--- Data records Enclosed Below ---

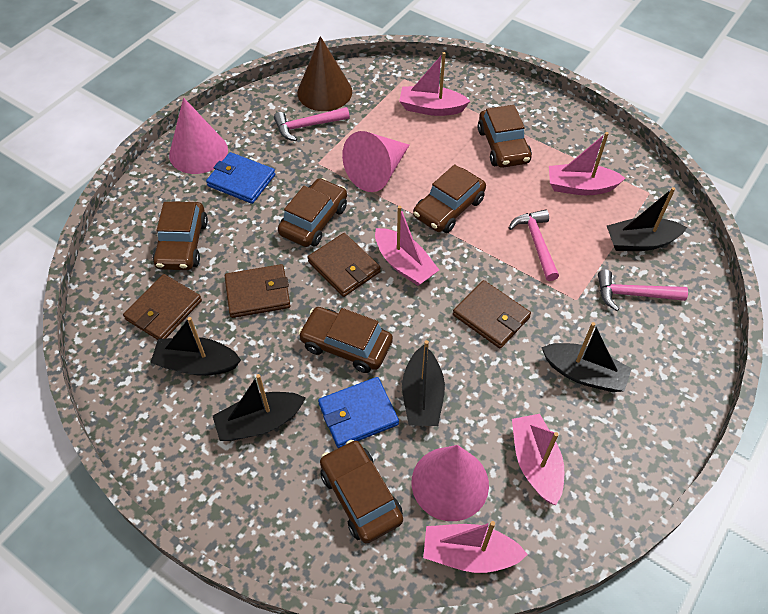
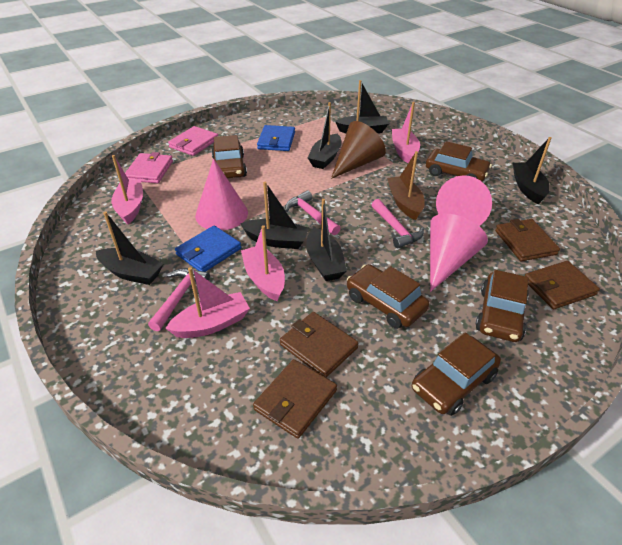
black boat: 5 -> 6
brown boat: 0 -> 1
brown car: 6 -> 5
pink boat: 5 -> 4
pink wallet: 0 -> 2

--- End of Enclosed Data records ---

### Goal of the exercise
Look through the data above for lines holding the word "boat". State how many there are and nothing else.

### Response below
3